▶ _Exercise details_:
From the records below, extract all the text exactly and leave the images behind.

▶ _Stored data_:
-- Opening Marker --

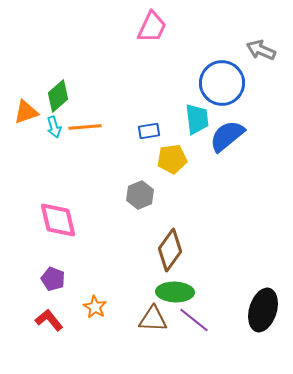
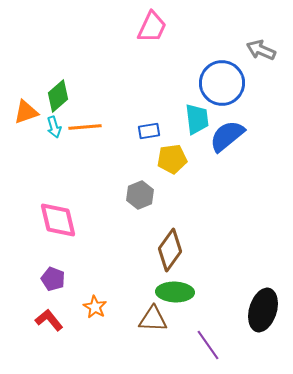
purple line: moved 14 px right, 25 px down; rotated 16 degrees clockwise
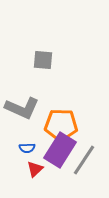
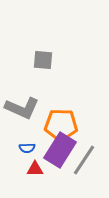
red triangle: rotated 42 degrees clockwise
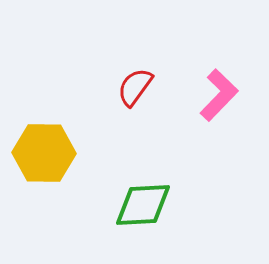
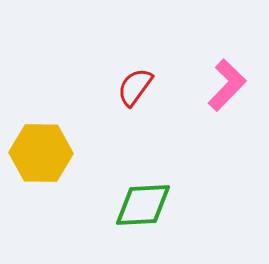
pink L-shape: moved 8 px right, 10 px up
yellow hexagon: moved 3 px left
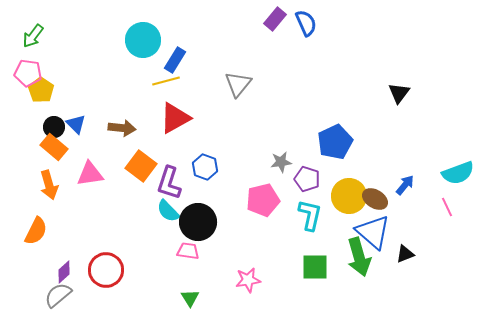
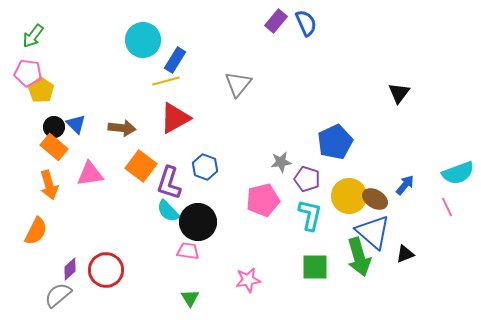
purple rectangle at (275, 19): moved 1 px right, 2 px down
purple diamond at (64, 272): moved 6 px right, 3 px up
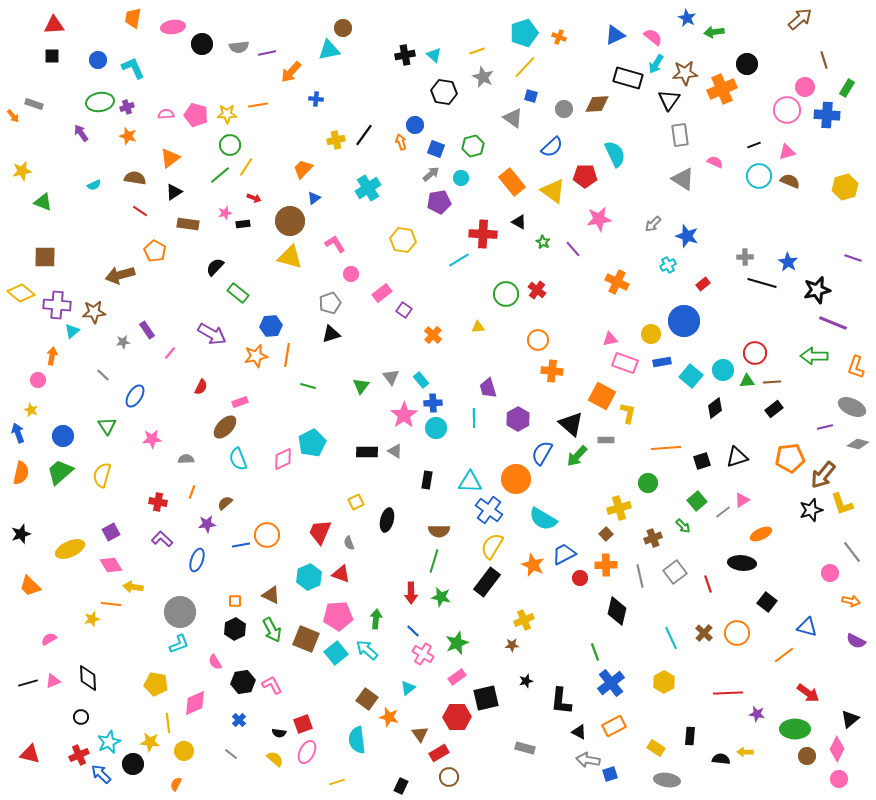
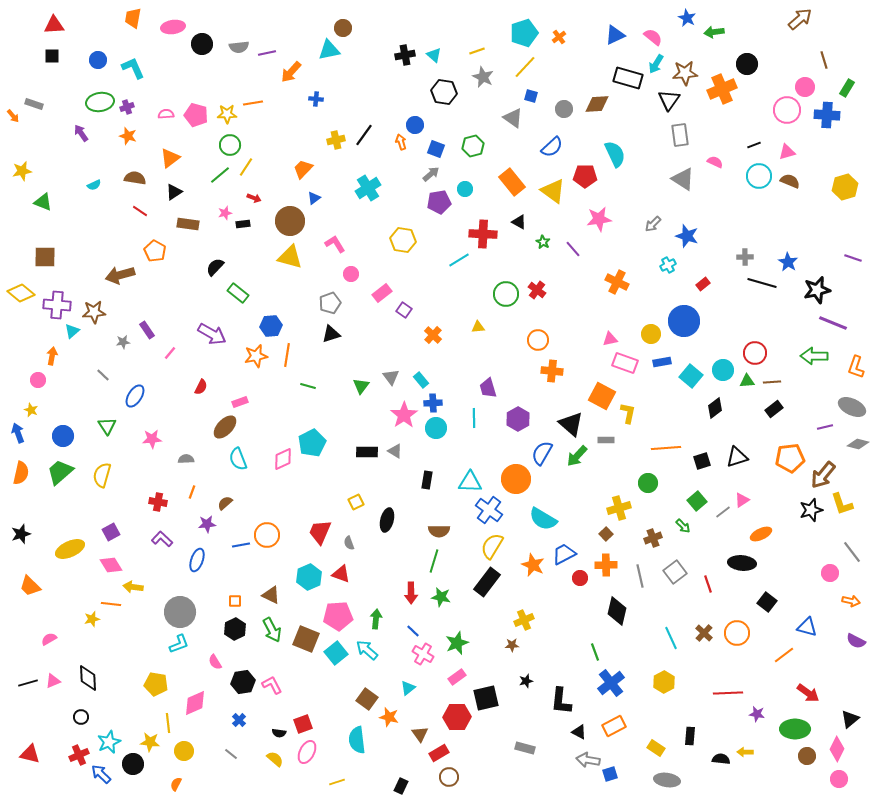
orange cross at (559, 37): rotated 32 degrees clockwise
orange line at (258, 105): moved 5 px left, 2 px up
cyan circle at (461, 178): moved 4 px right, 11 px down
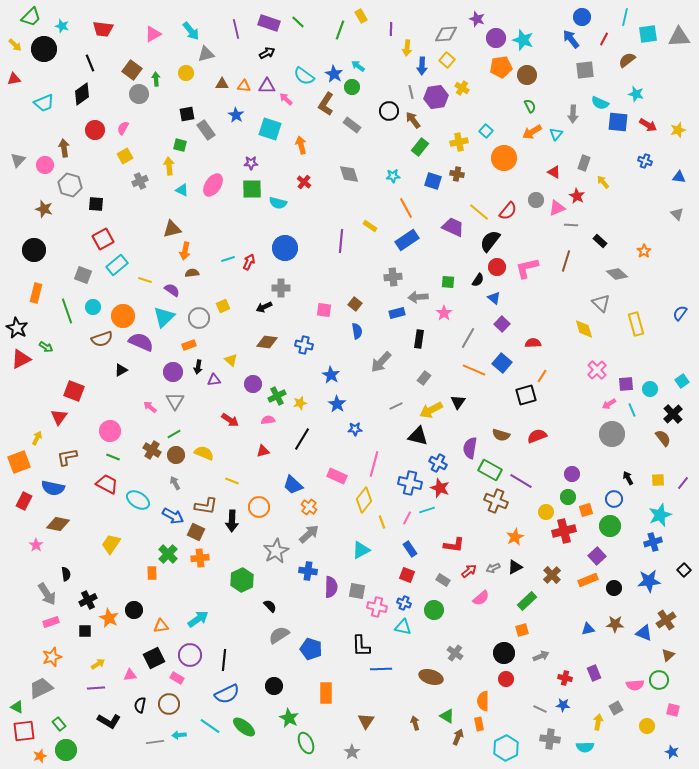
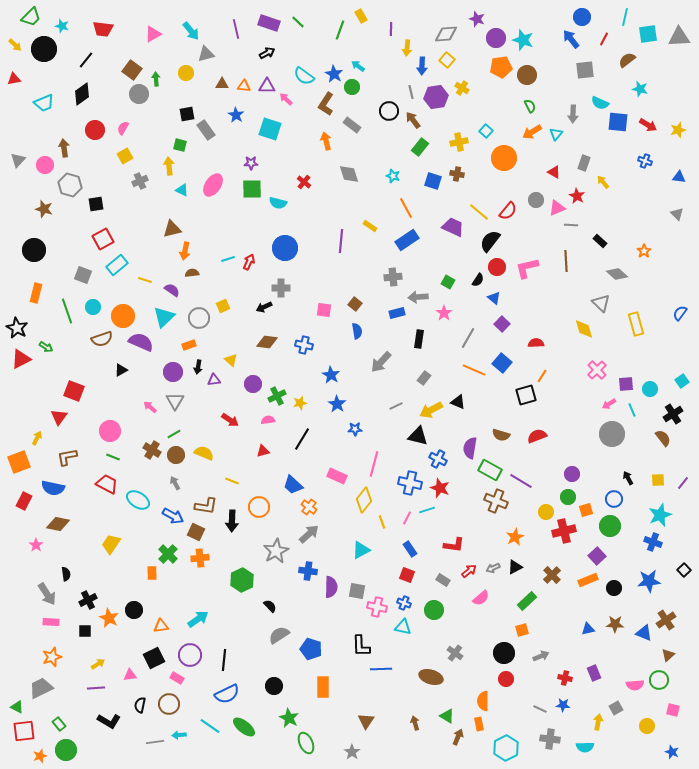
black line at (90, 63): moved 4 px left, 3 px up; rotated 60 degrees clockwise
cyan star at (636, 94): moved 4 px right, 5 px up
orange arrow at (301, 145): moved 25 px right, 4 px up
cyan star at (393, 176): rotated 24 degrees clockwise
black square at (96, 204): rotated 14 degrees counterclockwise
brown line at (566, 261): rotated 20 degrees counterclockwise
green square at (448, 282): rotated 24 degrees clockwise
red semicircle at (533, 343): moved 3 px right
black triangle at (458, 402): rotated 42 degrees counterclockwise
black cross at (673, 414): rotated 12 degrees clockwise
blue cross at (438, 463): moved 4 px up
blue cross at (653, 542): rotated 36 degrees clockwise
pink rectangle at (51, 622): rotated 21 degrees clockwise
orange rectangle at (326, 693): moved 3 px left, 6 px up
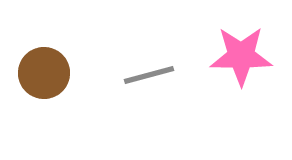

-- Closing Marker --

▶ _Expected output_:
purple line: moved 14 px right, 25 px down; rotated 16 degrees clockwise
red triangle: rotated 42 degrees clockwise
pink L-shape: moved 8 px right, 10 px up
yellow hexagon: moved 3 px left
purple rectangle at (275, 19): moved 1 px right, 2 px down
purple diamond at (64, 272): moved 6 px right, 3 px up
orange cross at (559, 37): rotated 32 degrees clockwise
orange line at (258, 105): moved 5 px left, 2 px up
cyan circle at (461, 178): moved 4 px right, 11 px down
black line at (90, 63): moved 4 px left, 3 px up; rotated 60 degrees clockwise
cyan star at (636, 94): moved 4 px right, 5 px up
orange arrow at (301, 145): moved 25 px right, 4 px up
cyan star at (393, 176): rotated 24 degrees clockwise
black square at (96, 204): rotated 14 degrees counterclockwise
brown line at (566, 261): rotated 20 degrees counterclockwise
green square at (448, 282): rotated 24 degrees clockwise
red semicircle at (533, 343): moved 3 px right
black triangle at (458, 402): rotated 42 degrees counterclockwise
black cross at (673, 414): rotated 12 degrees clockwise
blue cross at (438, 463): moved 4 px up
blue cross at (653, 542): rotated 36 degrees clockwise
pink rectangle at (51, 622): rotated 21 degrees clockwise
orange rectangle at (326, 693): moved 3 px left, 6 px up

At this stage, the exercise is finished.